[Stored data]
*** Begin section ***
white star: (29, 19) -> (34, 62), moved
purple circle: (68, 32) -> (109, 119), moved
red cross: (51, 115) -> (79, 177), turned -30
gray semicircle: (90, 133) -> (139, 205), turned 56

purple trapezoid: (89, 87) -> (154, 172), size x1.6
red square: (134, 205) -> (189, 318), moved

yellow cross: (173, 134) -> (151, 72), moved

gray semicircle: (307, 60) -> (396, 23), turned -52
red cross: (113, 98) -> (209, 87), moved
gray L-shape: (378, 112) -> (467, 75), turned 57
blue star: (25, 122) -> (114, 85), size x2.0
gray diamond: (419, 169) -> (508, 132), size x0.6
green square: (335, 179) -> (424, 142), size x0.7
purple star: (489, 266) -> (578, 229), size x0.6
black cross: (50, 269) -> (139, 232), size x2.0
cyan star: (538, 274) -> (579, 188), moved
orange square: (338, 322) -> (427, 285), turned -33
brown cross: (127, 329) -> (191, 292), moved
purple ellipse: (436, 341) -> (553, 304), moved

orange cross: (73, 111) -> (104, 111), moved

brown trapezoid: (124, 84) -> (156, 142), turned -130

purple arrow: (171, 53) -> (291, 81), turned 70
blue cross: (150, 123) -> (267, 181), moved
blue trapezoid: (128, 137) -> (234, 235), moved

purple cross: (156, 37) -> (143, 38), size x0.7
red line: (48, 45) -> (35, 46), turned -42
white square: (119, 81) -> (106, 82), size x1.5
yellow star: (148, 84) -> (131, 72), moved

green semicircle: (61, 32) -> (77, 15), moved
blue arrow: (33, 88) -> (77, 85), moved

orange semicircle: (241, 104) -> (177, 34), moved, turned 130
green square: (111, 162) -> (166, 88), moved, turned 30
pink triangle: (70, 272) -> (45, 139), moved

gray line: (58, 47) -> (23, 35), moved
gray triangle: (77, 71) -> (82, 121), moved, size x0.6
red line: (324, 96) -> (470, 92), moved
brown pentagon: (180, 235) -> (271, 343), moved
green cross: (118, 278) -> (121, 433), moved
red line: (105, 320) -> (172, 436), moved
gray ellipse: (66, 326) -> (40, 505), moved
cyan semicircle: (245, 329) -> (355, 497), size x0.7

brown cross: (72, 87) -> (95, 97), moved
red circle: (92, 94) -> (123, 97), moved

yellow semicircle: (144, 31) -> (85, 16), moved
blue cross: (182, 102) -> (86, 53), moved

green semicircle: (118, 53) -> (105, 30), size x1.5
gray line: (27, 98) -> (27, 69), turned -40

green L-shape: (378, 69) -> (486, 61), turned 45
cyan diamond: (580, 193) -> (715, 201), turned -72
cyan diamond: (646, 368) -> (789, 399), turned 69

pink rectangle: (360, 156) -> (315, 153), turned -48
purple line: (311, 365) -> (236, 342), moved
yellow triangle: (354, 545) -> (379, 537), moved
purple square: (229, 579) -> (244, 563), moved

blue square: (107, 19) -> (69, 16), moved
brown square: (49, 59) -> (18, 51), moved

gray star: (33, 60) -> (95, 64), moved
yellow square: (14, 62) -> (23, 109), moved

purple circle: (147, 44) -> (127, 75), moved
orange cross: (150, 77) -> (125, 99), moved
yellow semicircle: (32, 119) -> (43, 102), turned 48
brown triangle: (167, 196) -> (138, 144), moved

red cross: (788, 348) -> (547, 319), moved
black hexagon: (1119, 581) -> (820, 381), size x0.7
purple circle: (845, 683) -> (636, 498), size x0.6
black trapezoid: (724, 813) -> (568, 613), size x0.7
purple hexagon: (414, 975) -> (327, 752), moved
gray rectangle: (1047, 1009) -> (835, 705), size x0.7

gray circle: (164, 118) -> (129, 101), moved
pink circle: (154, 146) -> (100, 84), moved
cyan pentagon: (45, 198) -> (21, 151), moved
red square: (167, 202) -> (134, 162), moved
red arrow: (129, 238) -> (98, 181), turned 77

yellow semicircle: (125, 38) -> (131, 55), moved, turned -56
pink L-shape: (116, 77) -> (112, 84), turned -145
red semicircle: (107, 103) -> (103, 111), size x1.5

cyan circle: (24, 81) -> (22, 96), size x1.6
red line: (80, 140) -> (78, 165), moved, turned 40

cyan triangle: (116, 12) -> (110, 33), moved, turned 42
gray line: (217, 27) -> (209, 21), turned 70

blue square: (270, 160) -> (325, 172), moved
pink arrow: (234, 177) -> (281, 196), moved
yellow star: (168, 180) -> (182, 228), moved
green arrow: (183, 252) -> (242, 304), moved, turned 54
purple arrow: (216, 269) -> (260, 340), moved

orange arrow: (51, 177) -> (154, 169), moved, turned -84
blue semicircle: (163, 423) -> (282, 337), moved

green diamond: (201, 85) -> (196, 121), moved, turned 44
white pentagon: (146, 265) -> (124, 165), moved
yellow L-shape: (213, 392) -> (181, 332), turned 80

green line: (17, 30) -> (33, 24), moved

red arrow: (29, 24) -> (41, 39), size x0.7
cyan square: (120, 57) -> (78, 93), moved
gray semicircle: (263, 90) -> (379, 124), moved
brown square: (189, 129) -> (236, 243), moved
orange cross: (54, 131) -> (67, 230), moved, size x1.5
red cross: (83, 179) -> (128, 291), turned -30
*** End section ***
■ Directions ■
Above are the entries. Copy exactly the part that opens with the line containing "purple circle: (147, 44) -> (127, 75), moved" and closes with the line containing "pink circle: (154, 146) -> (100, 84), moved", and no more.

■ Written reply ■
purple circle: (147, 44) -> (127, 75), moved
orange cross: (150, 77) -> (125, 99), moved
yellow semicircle: (32, 119) -> (43, 102), turned 48
brown triangle: (167, 196) -> (138, 144), moved

red cross: (788, 348) -> (547, 319), moved
black hexagon: (1119, 581) -> (820, 381), size x0.7
purple circle: (845, 683) -> (636, 498), size x0.6
black trapezoid: (724, 813) -> (568, 613), size x0.7
purple hexagon: (414, 975) -> (327, 752), moved
gray rectangle: (1047, 1009) -> (835, 705), size x0.7

gray circle: (164, 118) -> (129, 101), moved
pink circle: (154, 146) -> (100, 84), moved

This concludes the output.